WHAT YOU WILL DO:
All lines from the one containing "LCD pin VCC: VIN -> 3V3" to the end of the entries below must be output exactly, and no other lines.
BEGIN DATA SUPPLIED
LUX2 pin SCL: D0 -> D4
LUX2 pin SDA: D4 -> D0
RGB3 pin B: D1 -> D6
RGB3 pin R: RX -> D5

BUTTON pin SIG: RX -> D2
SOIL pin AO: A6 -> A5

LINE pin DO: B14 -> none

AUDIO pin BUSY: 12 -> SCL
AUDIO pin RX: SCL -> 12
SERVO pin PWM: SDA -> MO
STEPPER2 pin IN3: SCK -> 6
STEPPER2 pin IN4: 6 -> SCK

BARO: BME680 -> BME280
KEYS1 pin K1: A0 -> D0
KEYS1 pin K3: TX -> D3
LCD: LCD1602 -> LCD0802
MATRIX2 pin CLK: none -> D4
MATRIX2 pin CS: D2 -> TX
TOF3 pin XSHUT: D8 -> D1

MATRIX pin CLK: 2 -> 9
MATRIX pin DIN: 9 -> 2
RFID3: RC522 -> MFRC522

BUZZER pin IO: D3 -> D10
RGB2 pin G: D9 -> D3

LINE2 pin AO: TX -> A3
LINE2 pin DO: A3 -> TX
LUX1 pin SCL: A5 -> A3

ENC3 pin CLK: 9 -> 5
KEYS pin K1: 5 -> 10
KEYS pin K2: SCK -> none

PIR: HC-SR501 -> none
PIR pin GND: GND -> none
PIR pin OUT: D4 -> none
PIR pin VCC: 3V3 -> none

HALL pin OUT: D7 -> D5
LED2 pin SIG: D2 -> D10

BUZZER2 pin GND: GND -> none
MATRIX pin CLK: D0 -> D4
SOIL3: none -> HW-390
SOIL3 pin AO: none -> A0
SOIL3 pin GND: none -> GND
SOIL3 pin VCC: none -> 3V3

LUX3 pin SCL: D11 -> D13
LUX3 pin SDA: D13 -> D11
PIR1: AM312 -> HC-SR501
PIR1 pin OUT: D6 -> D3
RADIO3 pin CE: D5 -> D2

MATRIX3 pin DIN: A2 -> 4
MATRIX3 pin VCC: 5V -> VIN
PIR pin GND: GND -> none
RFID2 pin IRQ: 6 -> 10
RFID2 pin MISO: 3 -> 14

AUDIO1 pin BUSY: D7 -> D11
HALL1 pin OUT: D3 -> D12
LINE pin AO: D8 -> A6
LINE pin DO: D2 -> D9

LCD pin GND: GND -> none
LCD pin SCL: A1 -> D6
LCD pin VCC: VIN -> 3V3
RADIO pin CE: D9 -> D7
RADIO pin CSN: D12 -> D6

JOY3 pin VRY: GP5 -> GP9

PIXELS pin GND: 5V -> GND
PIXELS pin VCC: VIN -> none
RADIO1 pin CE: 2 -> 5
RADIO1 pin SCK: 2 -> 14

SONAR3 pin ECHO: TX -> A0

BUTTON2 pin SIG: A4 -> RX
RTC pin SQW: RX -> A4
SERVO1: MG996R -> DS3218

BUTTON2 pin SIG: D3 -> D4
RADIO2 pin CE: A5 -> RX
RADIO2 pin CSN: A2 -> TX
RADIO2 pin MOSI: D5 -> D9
END DATA SUPPLIED
SOLUTION TO THE EXERCISE:
LCD pin VCC: VIN -> 3V3
RADIO pin CE: D9 -> D7
RADIO pin CSN: D12 -> D6

JOY3 pin VRY: GP5 -> GP9

PIXELS pin GND: 5V -> GND
PIXELS pin VCC: VIN -> none
RADIO1 pin CE: 2 -> 5
RADIO1 pin SCK: 2 -> 14

SONAR3 pin ECHO: TX -> A0

BUTTON2 pin SIG: A4 -> RX
RTC pin SQW: RX -> A4
SERVO1: MG996R -> DS3218

BUTTON2 pin SIG: D3 -> D4
RADIO2 pin CE: A5 -> RX
RADIO2 pin CSN: A2 -> TX
RADIO2 pin MOSI: D5 -> D9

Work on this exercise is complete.